++++ INFORMATION PROVIDED ++++

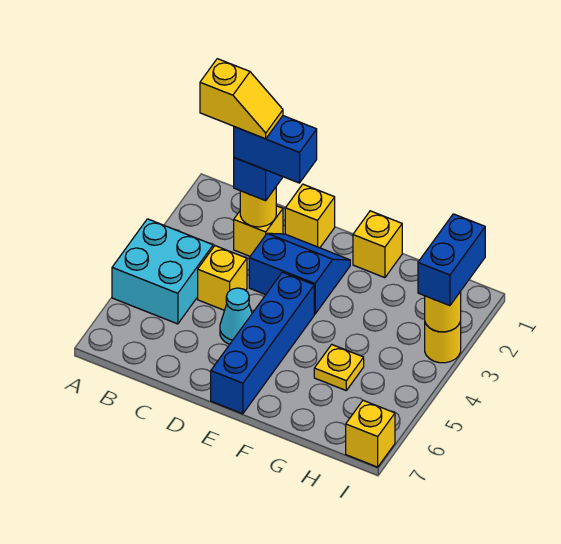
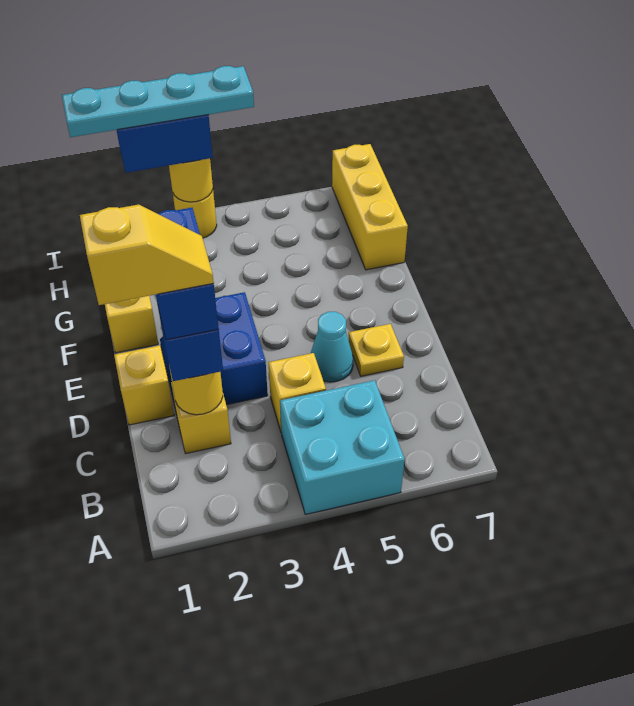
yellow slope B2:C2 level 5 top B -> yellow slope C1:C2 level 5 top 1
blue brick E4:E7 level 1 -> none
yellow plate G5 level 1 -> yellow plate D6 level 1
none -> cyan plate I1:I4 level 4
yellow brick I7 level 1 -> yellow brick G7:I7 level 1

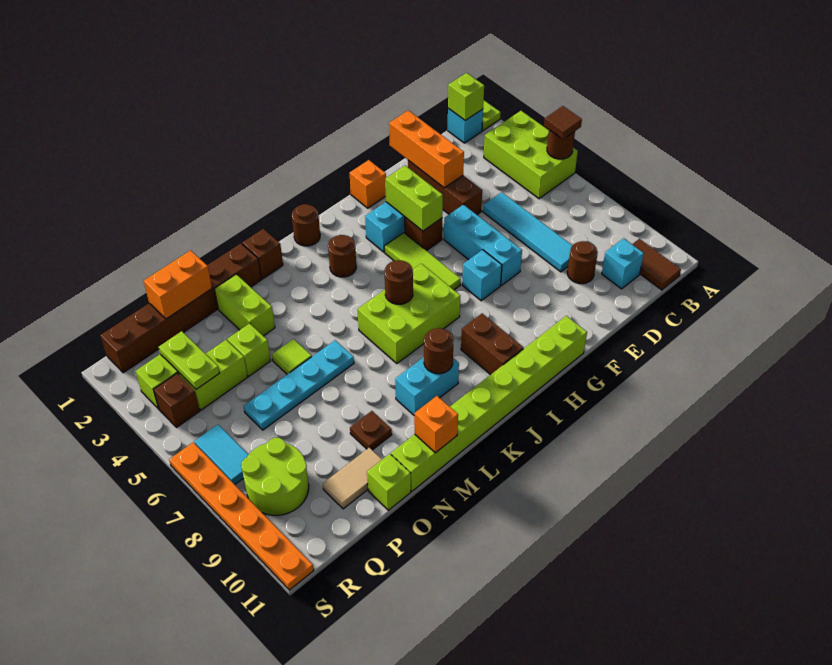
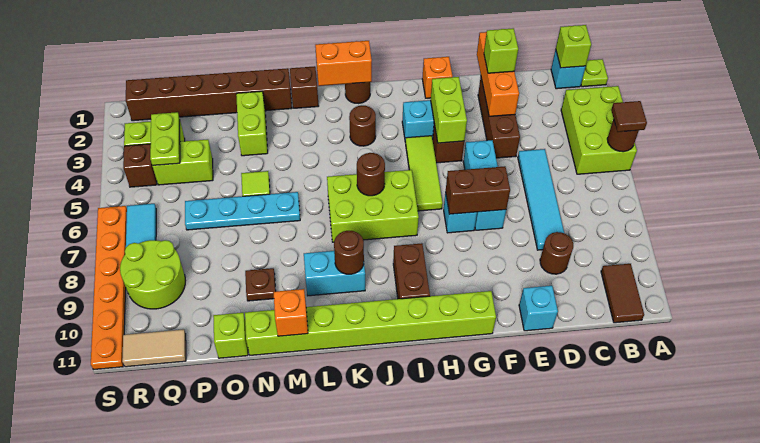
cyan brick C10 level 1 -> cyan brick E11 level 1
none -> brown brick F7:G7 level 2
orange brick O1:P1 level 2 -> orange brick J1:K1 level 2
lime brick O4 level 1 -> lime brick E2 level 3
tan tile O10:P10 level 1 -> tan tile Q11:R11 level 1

++++
++++ INFORMATION PROVIDED ++++

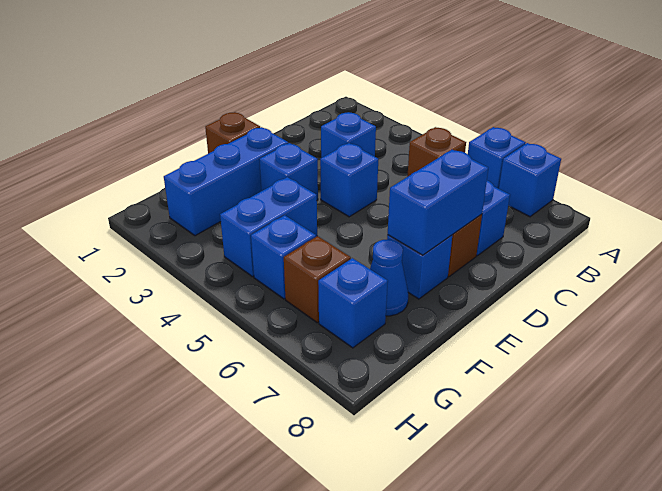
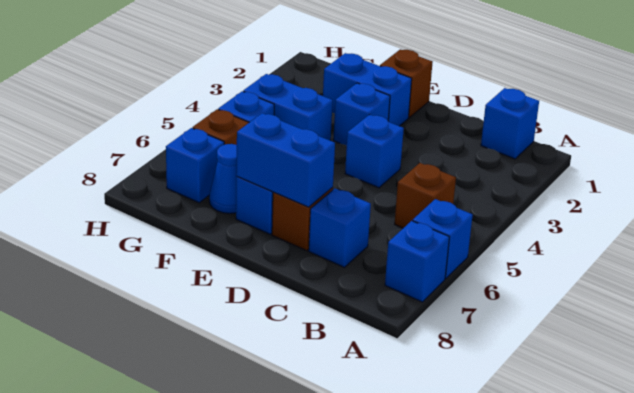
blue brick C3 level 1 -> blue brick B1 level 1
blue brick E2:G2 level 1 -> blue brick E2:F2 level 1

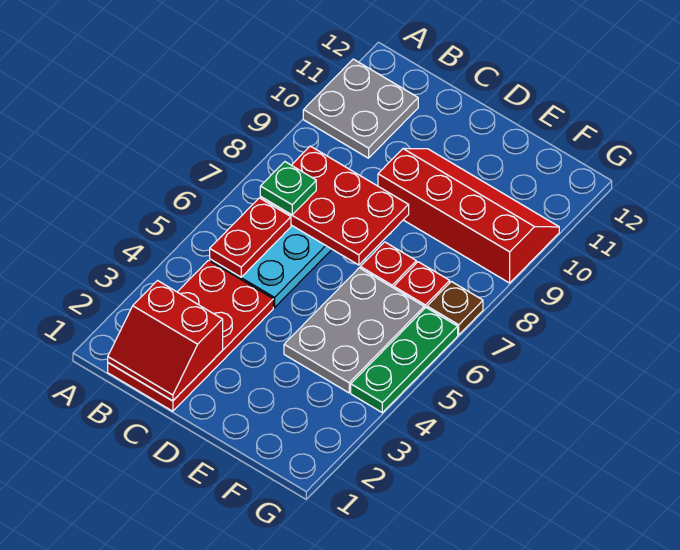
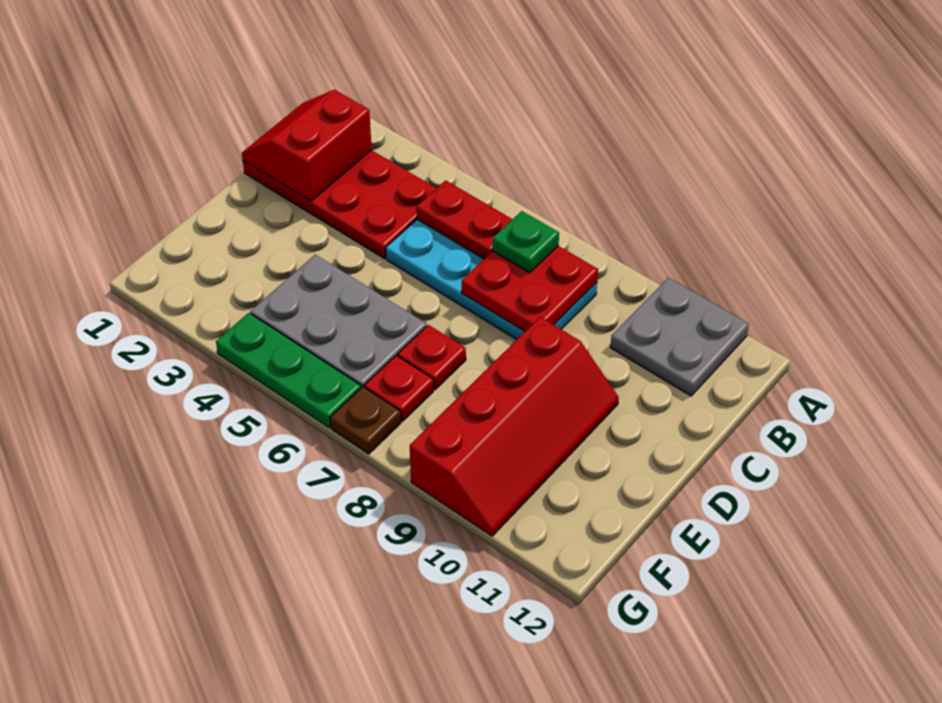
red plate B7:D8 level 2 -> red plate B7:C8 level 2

++++
++++ INFORMATION PROVIDED ++++

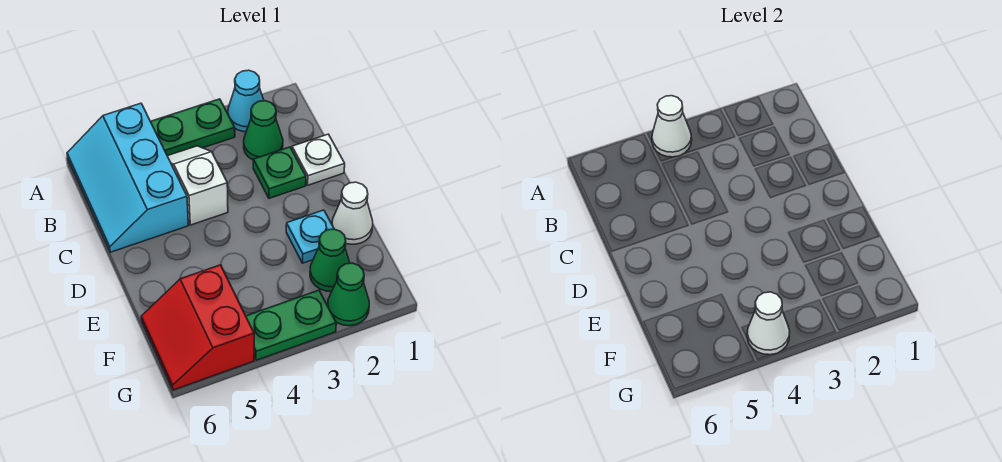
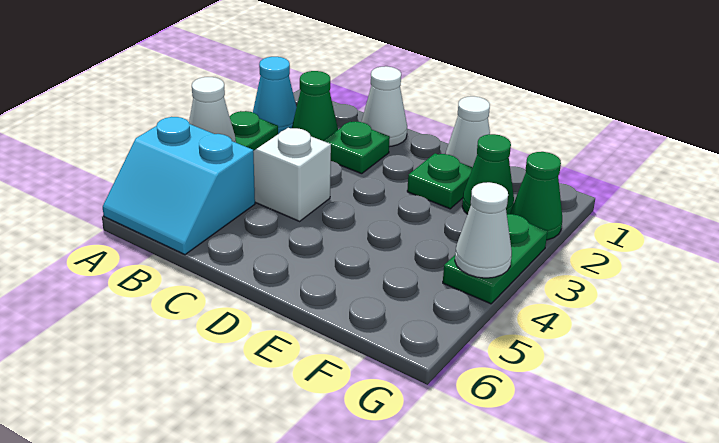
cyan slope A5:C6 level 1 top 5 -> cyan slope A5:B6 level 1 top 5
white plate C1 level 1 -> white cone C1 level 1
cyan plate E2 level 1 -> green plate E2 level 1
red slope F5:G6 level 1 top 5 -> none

++++

AIM OF THE EXERCISE
Start with the line above containing "blue brick C3" and end with the line containing "red plate B7:D8". Set down that stretch exactly, without any pictures.

RESULT OF THIS TASK
blue brick C3 level 1 -> blue brick B1 level 1
blue brick E2:G2 level 1 -> blue brick E2:F2 level 1

red plate B7:D8 level 2 -> red plate B7:C8 level 2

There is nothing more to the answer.